## ASSIGNED TASK
Among the entries beneath this sentence, how many lines include the word "white"? Only the number is wanted.

## DATASET RECORDS
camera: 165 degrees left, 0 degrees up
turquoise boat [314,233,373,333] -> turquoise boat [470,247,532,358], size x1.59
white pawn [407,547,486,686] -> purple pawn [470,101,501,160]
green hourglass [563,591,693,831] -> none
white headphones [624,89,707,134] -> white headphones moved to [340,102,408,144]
==
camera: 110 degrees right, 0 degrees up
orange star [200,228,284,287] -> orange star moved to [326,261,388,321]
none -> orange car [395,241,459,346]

## YOUR SOLUTION
2